::: Given information
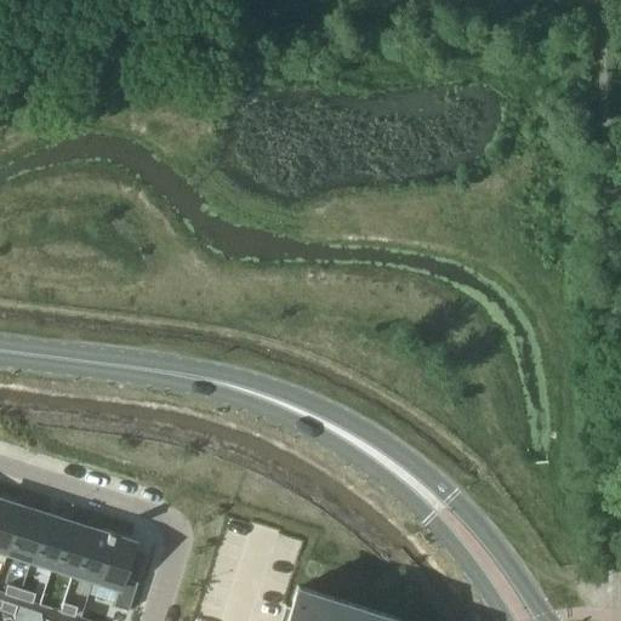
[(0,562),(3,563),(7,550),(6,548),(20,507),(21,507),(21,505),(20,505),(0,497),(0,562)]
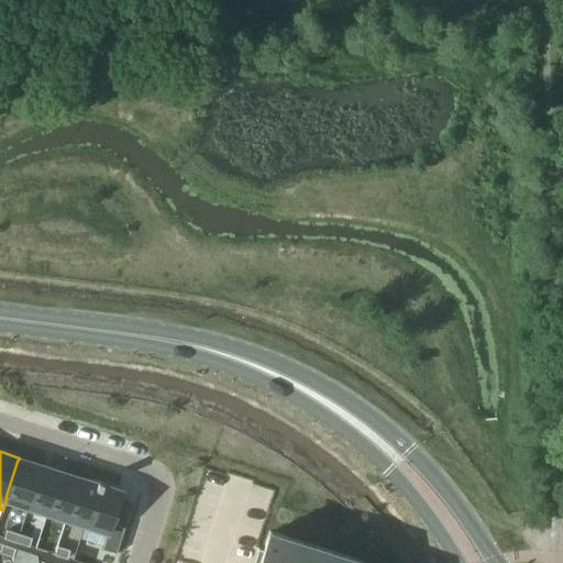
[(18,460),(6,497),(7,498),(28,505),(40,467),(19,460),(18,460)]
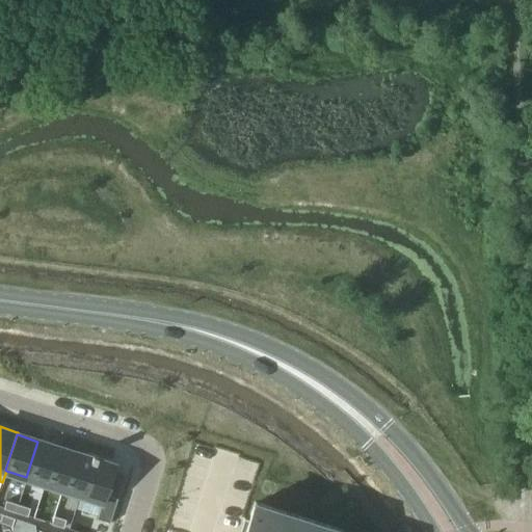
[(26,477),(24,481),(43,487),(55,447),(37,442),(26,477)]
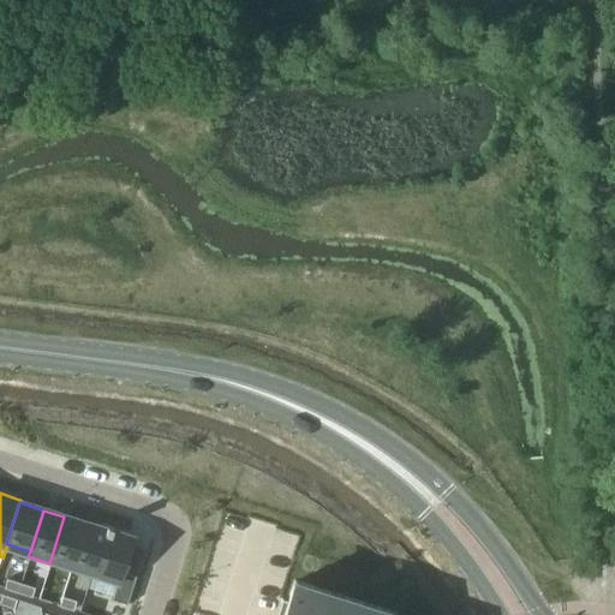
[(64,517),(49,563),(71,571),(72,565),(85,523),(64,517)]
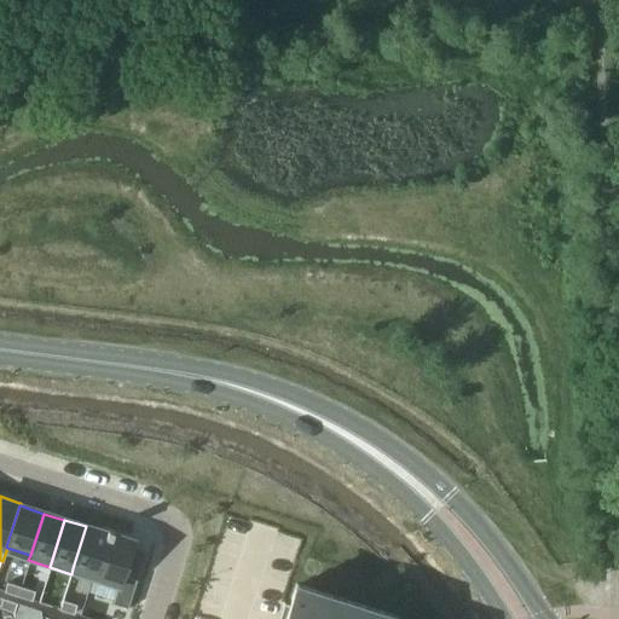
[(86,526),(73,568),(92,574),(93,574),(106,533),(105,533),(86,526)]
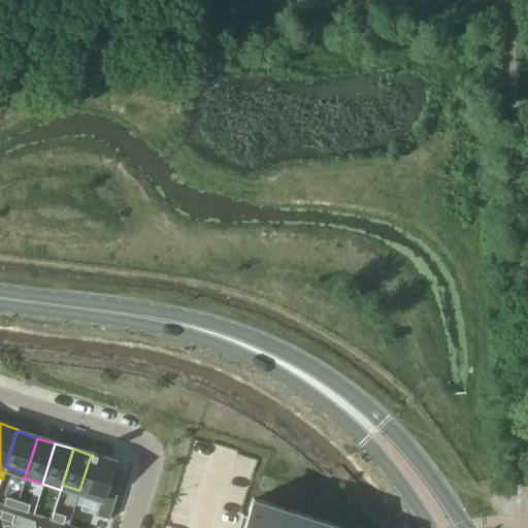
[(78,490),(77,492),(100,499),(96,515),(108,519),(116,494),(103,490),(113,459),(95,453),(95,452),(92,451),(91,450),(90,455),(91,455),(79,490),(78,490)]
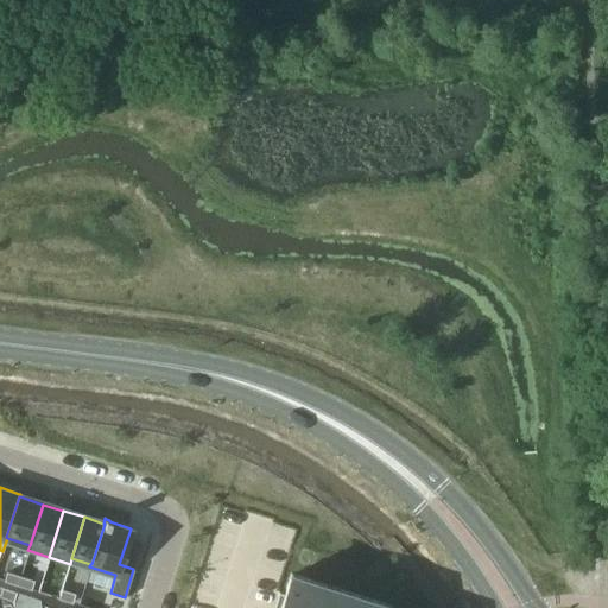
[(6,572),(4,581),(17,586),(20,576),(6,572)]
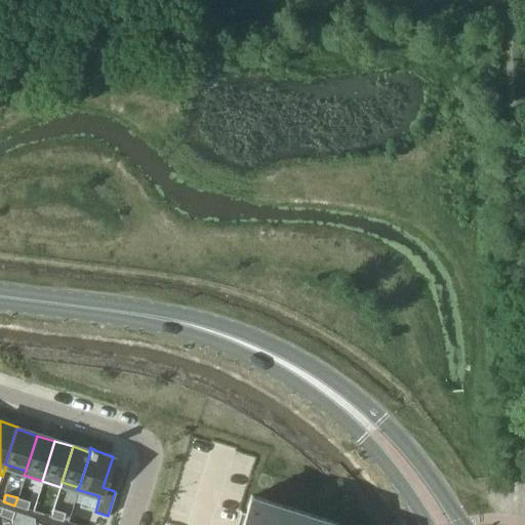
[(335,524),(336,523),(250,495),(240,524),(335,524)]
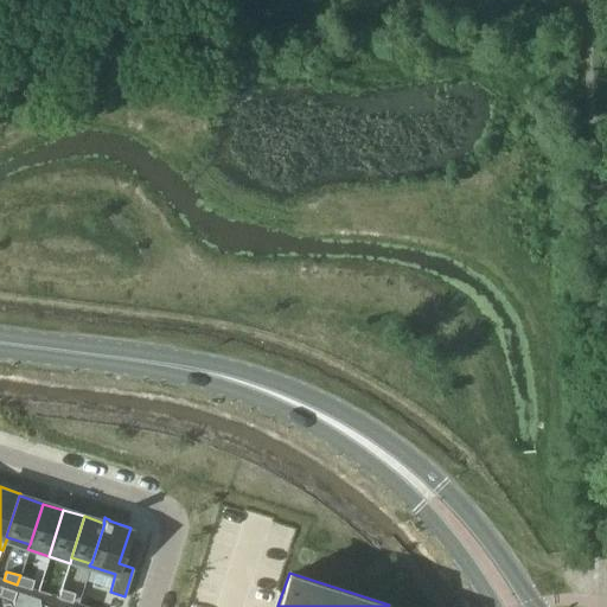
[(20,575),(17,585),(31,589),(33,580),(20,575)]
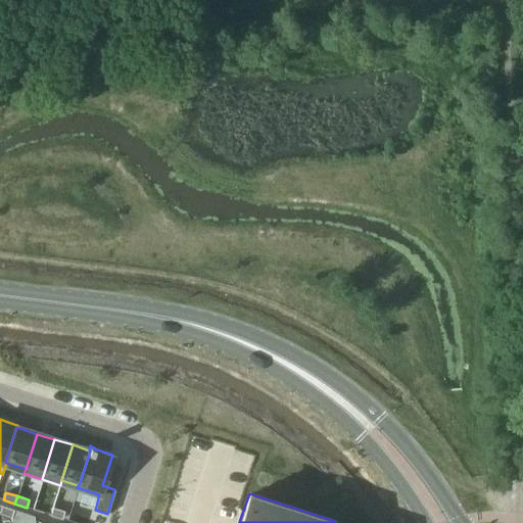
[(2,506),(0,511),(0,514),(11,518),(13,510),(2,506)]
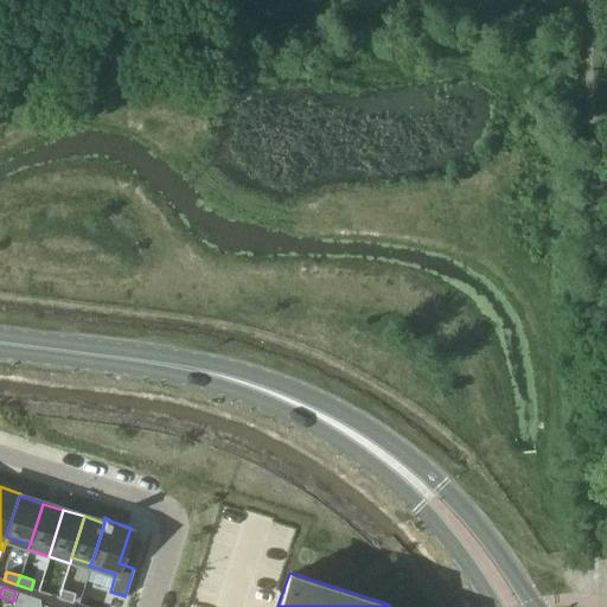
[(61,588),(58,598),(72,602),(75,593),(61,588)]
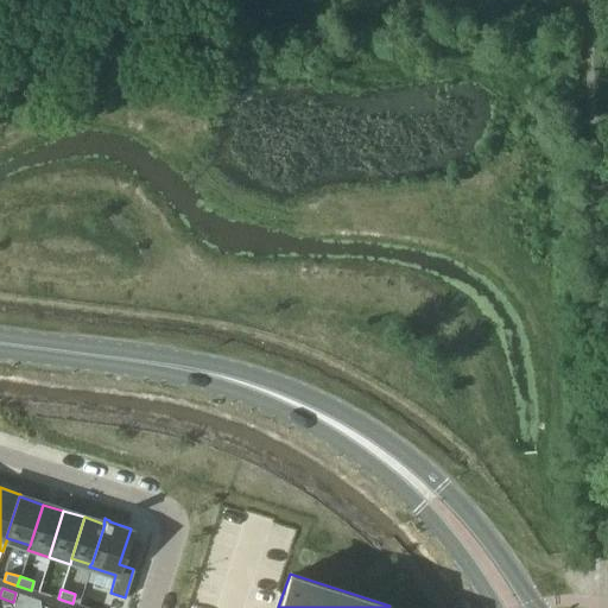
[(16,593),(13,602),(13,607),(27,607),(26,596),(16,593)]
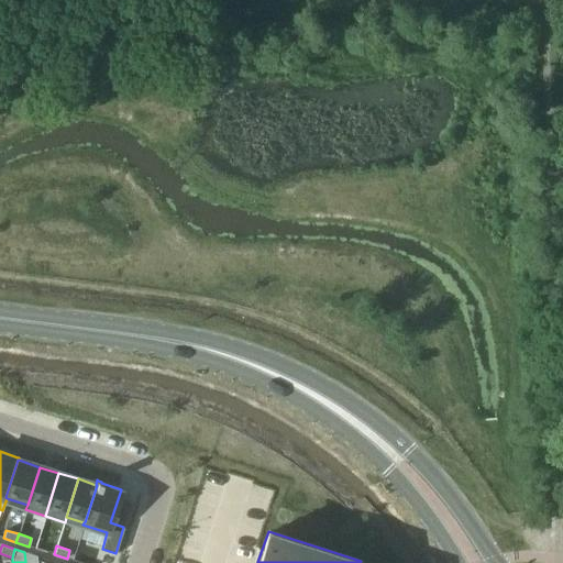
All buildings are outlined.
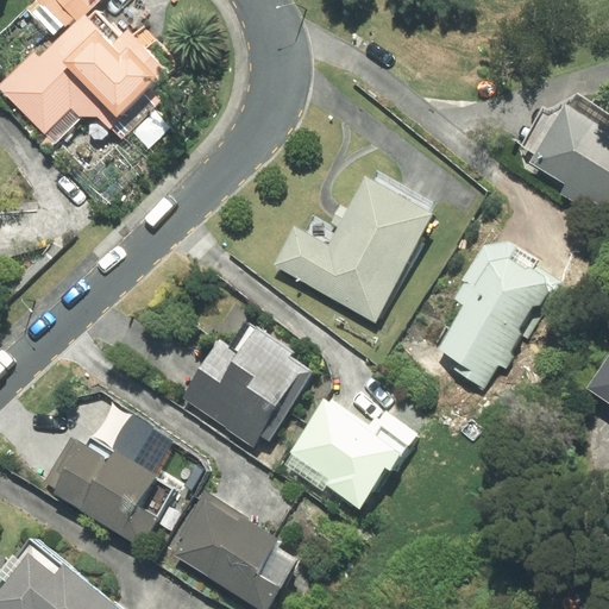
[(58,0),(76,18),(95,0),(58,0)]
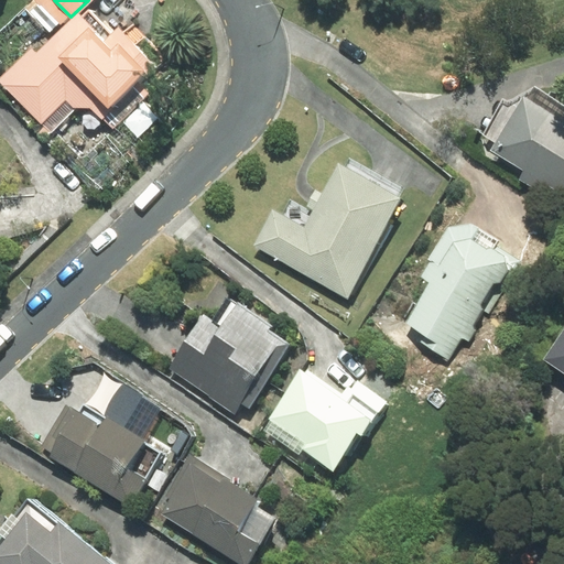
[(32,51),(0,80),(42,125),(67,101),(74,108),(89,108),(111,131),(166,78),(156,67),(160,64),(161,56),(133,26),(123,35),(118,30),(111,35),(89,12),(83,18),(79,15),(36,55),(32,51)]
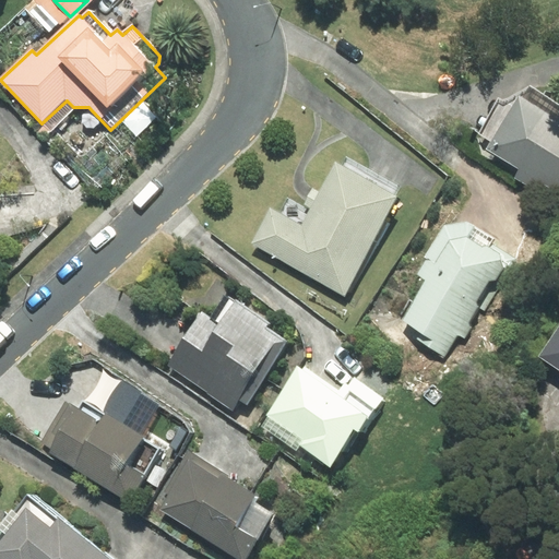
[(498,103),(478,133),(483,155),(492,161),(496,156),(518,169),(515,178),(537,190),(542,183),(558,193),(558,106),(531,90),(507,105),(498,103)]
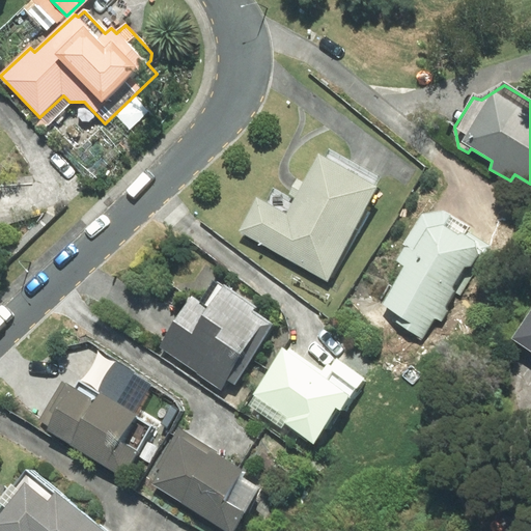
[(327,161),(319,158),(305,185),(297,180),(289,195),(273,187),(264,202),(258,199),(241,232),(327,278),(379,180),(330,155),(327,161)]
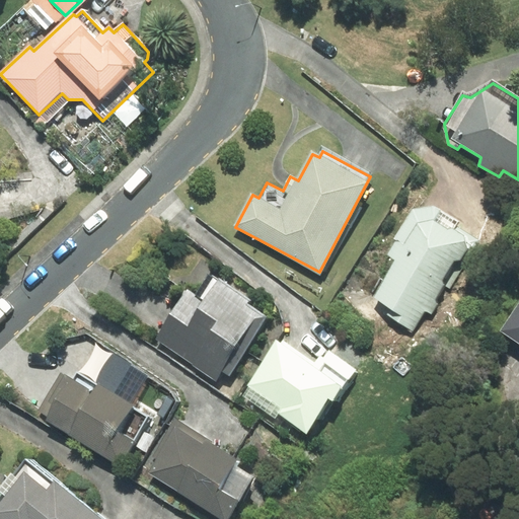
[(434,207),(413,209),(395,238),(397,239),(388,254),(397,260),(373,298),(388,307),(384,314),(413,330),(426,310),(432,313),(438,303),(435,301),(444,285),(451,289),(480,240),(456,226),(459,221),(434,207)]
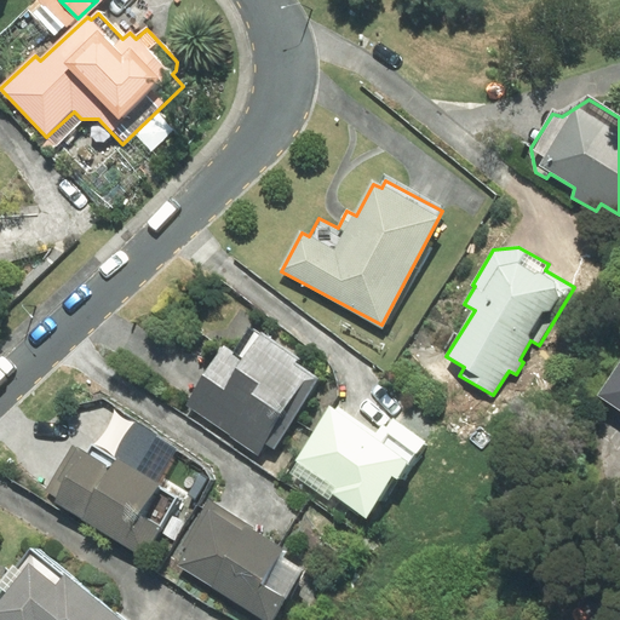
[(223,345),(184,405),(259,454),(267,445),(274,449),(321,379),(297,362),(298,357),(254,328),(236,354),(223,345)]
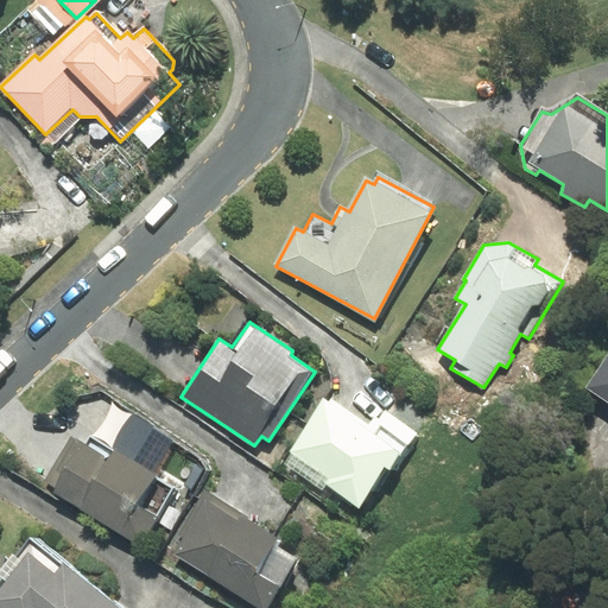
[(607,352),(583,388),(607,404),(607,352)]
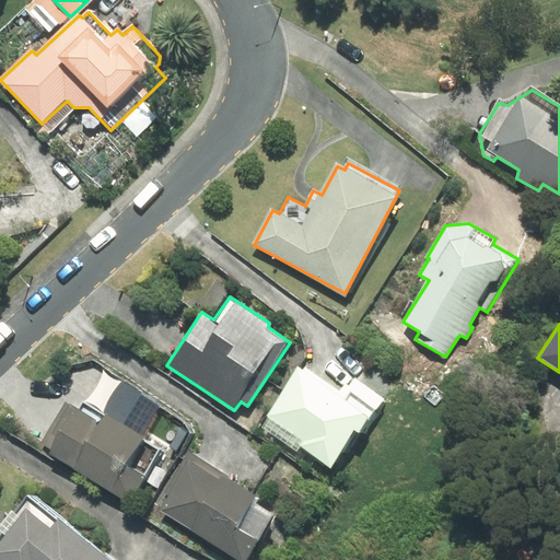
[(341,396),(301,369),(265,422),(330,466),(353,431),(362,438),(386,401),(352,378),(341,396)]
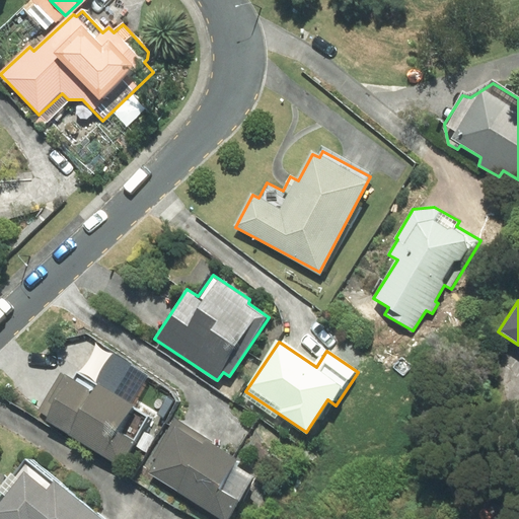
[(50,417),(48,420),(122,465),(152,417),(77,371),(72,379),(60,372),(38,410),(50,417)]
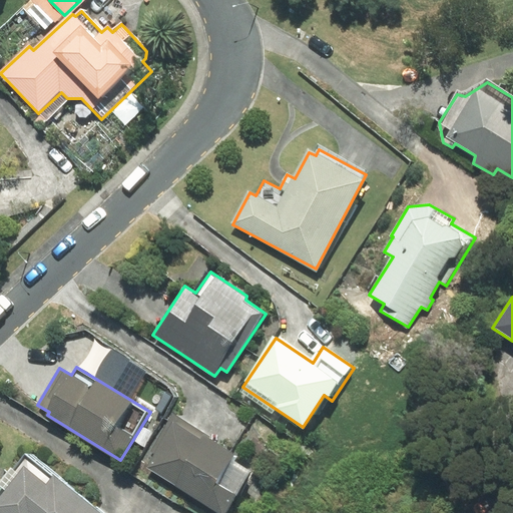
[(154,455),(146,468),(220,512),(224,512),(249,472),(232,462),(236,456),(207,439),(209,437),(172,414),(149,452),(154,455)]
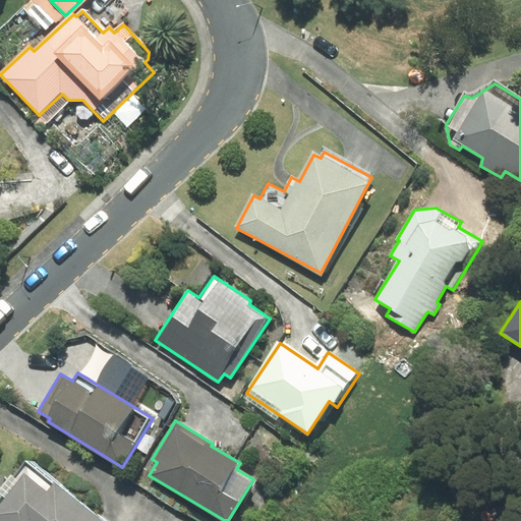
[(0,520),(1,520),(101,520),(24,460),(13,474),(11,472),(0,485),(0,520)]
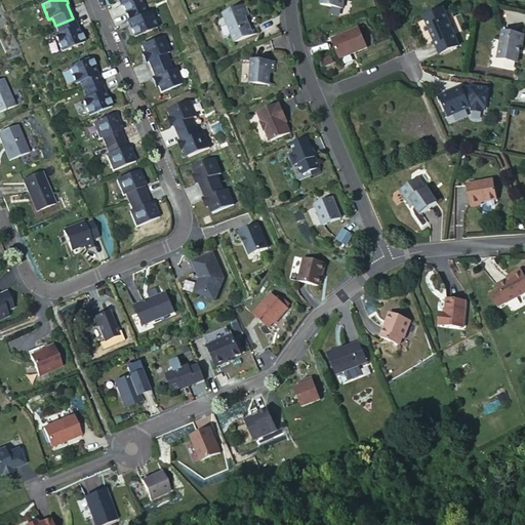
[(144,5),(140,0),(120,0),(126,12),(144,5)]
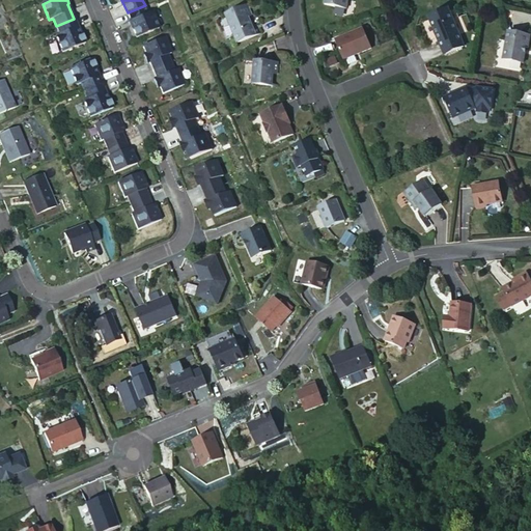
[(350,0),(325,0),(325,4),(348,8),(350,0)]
::::::
● Required work
Repeat, word for word and with no pictures, only the lines running from the beginning of the data to the line that contains "[(64,517),(49,563),(71,571),(72,565),(85,523),(64,517)]".

● Task result
[(0,562),(3,563),(7,550),(6,548),(20,507),(21,507),(21,505),(20,505),(0,497),(0,562)]
[(18,460),(6,497),(7,498),(28,505),(40,467),(19,460),(18,460)]
[(26,477),(24,481),(43,487),(55,447),(37,442),(26,477)]
[(64,517),(49,563),(71,571),(72,565),(85,523),(64,517)]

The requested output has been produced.